-- What is asked --
Copy out the rows below, substituting "score" for "page" and changing nothing else.
** begin Entries supplied **
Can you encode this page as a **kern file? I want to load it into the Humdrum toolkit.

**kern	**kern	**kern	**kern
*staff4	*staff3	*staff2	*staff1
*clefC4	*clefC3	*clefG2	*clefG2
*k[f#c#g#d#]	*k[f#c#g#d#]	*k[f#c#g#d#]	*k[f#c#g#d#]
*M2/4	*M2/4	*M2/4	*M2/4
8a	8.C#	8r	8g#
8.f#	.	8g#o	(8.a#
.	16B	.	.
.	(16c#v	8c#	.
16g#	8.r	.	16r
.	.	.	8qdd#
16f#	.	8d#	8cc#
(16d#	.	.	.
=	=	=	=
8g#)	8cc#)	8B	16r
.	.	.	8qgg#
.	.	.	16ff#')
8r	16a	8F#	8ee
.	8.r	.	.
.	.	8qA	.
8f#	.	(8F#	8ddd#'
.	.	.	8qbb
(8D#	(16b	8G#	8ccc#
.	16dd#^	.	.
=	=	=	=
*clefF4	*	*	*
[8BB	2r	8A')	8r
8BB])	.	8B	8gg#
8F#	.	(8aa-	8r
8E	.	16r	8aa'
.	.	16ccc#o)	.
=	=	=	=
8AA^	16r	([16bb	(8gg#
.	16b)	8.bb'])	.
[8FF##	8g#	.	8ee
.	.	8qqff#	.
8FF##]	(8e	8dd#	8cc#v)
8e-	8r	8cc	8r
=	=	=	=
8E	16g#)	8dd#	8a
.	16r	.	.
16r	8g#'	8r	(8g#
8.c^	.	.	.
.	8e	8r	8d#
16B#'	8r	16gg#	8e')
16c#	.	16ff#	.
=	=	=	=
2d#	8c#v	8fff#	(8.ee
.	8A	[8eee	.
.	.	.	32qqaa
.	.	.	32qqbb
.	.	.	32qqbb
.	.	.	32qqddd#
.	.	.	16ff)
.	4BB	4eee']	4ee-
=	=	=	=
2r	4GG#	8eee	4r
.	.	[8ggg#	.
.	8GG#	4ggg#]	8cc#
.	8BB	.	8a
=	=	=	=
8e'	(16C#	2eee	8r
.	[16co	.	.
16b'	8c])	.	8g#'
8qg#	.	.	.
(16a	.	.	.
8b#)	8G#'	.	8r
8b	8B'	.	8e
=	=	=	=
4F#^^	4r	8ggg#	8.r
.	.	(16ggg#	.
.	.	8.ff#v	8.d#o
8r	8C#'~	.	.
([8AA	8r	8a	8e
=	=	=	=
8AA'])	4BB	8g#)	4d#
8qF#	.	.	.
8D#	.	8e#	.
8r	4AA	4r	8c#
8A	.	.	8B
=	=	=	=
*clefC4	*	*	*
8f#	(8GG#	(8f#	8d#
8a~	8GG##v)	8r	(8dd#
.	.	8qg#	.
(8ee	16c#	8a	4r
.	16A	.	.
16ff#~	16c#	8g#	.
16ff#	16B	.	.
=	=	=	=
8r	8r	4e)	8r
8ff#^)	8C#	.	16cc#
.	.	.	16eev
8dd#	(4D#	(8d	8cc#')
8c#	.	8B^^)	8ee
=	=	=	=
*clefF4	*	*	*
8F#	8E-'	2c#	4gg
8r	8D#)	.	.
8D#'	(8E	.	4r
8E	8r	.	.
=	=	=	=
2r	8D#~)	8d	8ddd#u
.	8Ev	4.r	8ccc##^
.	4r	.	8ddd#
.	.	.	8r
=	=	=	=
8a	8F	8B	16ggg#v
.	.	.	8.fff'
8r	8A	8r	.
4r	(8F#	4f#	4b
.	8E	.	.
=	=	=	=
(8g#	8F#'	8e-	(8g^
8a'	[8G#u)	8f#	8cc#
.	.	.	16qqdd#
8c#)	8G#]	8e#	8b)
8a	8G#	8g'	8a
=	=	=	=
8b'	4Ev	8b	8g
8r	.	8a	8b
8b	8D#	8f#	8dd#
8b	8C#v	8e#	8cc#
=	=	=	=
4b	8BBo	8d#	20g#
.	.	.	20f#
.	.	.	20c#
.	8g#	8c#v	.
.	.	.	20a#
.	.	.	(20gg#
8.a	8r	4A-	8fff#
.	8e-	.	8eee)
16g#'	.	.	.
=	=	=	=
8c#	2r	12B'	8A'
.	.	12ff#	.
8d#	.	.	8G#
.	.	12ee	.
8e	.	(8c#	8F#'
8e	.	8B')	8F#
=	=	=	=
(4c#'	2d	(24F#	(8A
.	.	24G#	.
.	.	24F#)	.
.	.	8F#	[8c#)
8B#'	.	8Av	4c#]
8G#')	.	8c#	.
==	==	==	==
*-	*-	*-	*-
** end Entries supplied **
-- Solved problem --
Can you encode this score as a **kern file? I want to load it into the Humdrum toolkit.

**kern	**kern	**kern	**kern
*staff4	*staff3	*staff2	*staff1
*clefC4	*clefC3	*clefG2	*clefG2
*k[f#c#g#d#]	*k[f#c#g#d#]	*k[f#c#g#d#]	*k[f#c#g#d#]
*M2/4	*M2/4	*M2/4	*M2/4
8a	8.C#	8r	8g#
8.f#	.	8g#o	(8.a#
.	16B	.	.
.	(16c#v	8c#	.
16g#	8.r	.	16r
.	.	.	8qdd#
16f#	.	8d#	8cc#
(16d#	.	.	.
=	=	=	=
8g#)	8cc#)	8B	16r
.	.	.	8qgg#
.	.	.	16ff#')
8r	16a	8F#	8ee
.	8.r	.	.
.	.	8qA	.
8f#	.	(8F#	8ddd#'
.	.	.	8qbb
(8D#	(16b	8G#	8ccc#
.	16dd#^	.	.
=	=	=	=
*clefF4	*	*	*
[8BB	2r	8A')	8r
8BB])	.	8B	8gg#
8F#	.	(8aa-	8r
8E	.	16r	8aa'
.	.	16ccc#o)	.
=	=	=	=
8AA^	16r	([16bb	(8gg#
.	16b)	8.bb'])	.
[8FF##	8g#	.	8ee
.	.	8qqff#	.
8FF##]	(8e	8dd#	8cc#v)
8e-	8r	8cc	8r
=	=	=	=
8E	16g#)	8dd#	8a
.	16r	.	.
16r	8g#'	8r	(8g#
8.c^	.	.	.
.	8e	8r	8d#
16B#'	8r	16gg#	8e')
16c#	.	16ff#	.
=	=	=	=
2d#	8c#v	8fff#	(8.ee
.	8A	[8eee	.
.	.	.	32qqaa
.	.	.	32qqbb
.	.	.	32qqbb
.	.	.	32qqddd#
.	.	.	16ff)
.	4BB	4eee']	4ee-
=	=	=	=
2r	4GG#	8eee	4r
.	.	[8ggg#	.
.	8GG#	4ggg#]	8cc#
.	8BB	.	8a
=	=	=	=
8e'	(16C#	2eee	8r
.	[16co	.	.
16b'	8c])	.	8g#'
8qg#	.	.	.
(16a	.	.	.
8b#)	8G#'	.	8r
8b	8B'	.	8e
=	=	=	=
4F#^^	4r	8ggg#	8.r
.	.	(16ggg#	.
.	.	8.ff#v	8.d#o
8r	8C#'~	.	.
([8AA	8r	8a	8e
=	=	=	=
8AA'])	4BB	8g#)	4d#
8qF#	.	.	.
8D#	.	8e#	.
8r	4AA	4r	8c#
8A	.	.	8B
=	=	=	=
*clefC4	*	*	*
8f#	(8GG#	(8f#	8d#
8a~	8GG##v)	8r	(8dd#
.	.	8qg#	.
(8ee	16c#	8a	4r
.	16A	.	.
16ff#~	16c#	8g#	.
16ff#	16B	.	.
=	=	=	=
8r	8r	4e)	8r
8ff#^)	8C#	.	16cc#
.	.	.	16eev
8dd#	(4D#	(8d	8cc#')
8c#	.	8B^^)	8ee
=	=	=	=
*clefF4	*	*	*
8F#	8E-'	2c#	4gg
8r	8D#)	.	.
8D#'	(8E	.	4r
8E	8r	.	.
=	=	=	=
2r	8D#~)	8d	8ddd#u
.	8Ev	4.r	8ccc##^
.	4r	.	8ddd#
.	.	.	8r
=	=	=	=
8a	8F	8B	16ggg#v
.	.	.	8.fff'
8r	8A	8r	.
4r	(8F#	4f#	4b
.	8E	.	.
=	=	=	=
(8g#	8F#'	8e-	(8g^
8a'	[8G#u)	8f#	8cc#
.	.	.	16qqdd#
8c#)	8G#]	8e#	8b)
8a	8G#	8g'	8a
=	=	=	=
8b'	4Ev	8b	8g
8r	.	8a	8b
8b	8D#	8f#	8dd#
8b	8C#v	8e#	8cc#
=	=	=	=
4b	8BBo	8d#	20g#
.	.	.	20f#
.	.	.	20c#
.	8g#	8c#v	.
.	.	.	20a#
.	.	.	(20gg#
8.a	8r	4A-	8fff#
.	8e-	.	8eee)
16g#'	.	.	.
=	=	=	=
8c#	2r	12B'	8A'
.	.	12ff#	.
8d#	.	.	8G#
.	.	12ee	.
8e	.	(8c#	8F#'
8e	.	8B')	8F#
=	=	=	=
(4c#'	2d	(24F#	(8A
.	.	24G#	.
.	.	24F#)	.
.	.	8F#	[8c#)
8B#'	.	8Av	4c#]
8G#')	.	8c#	.
==	==	==	==
*-	*-	*-	*-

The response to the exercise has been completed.